> **Source material**

_ _ _ _ _ _ _

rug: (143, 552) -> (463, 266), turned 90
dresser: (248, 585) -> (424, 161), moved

_ _ _ _ _ _ _

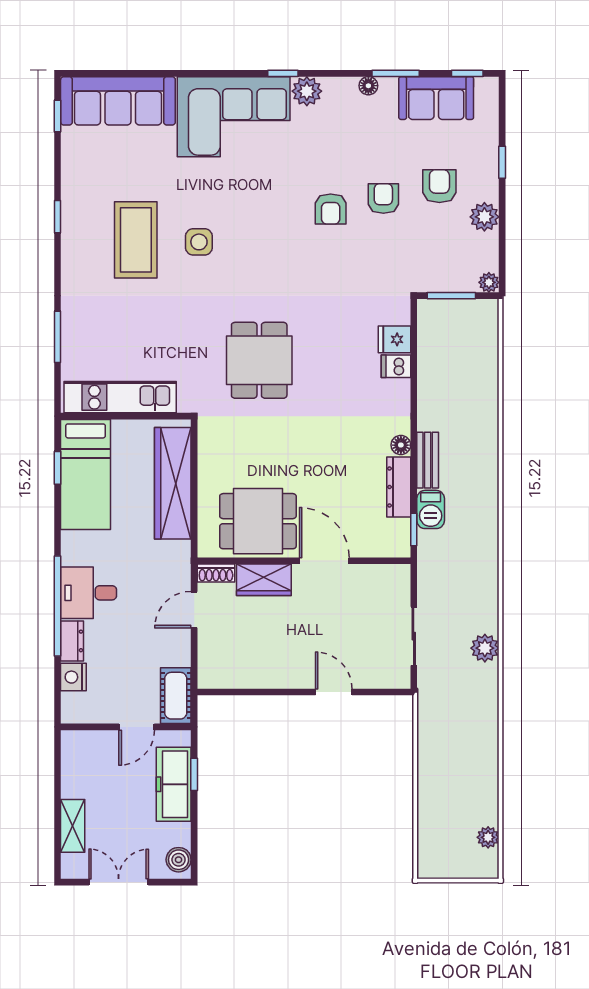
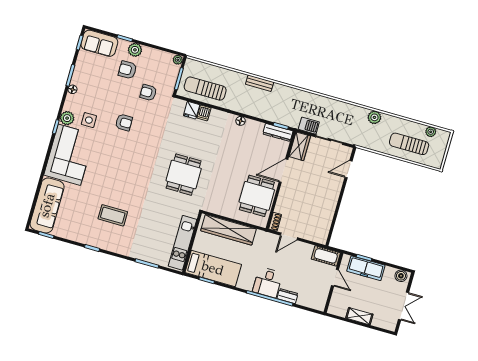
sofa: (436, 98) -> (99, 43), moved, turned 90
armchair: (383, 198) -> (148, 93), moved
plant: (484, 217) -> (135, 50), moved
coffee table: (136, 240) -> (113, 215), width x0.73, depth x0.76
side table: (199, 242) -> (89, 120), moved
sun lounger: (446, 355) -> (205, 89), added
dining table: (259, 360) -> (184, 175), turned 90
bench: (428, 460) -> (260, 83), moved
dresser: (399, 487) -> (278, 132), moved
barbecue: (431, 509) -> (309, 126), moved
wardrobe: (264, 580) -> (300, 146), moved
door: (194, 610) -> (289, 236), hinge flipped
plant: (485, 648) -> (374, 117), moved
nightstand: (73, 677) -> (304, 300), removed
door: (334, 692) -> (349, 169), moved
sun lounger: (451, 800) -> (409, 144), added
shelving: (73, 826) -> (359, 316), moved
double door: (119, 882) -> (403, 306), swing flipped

_ _ _ _ _ _ _

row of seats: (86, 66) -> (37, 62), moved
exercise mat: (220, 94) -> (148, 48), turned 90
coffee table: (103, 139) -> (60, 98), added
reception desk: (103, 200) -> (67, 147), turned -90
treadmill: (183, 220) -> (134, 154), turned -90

_ _ _ _ _ _ _

> **What you should do**
Across the data, how many lines contain the string "table"? Only the number is wanted.

> **Response to this task**
4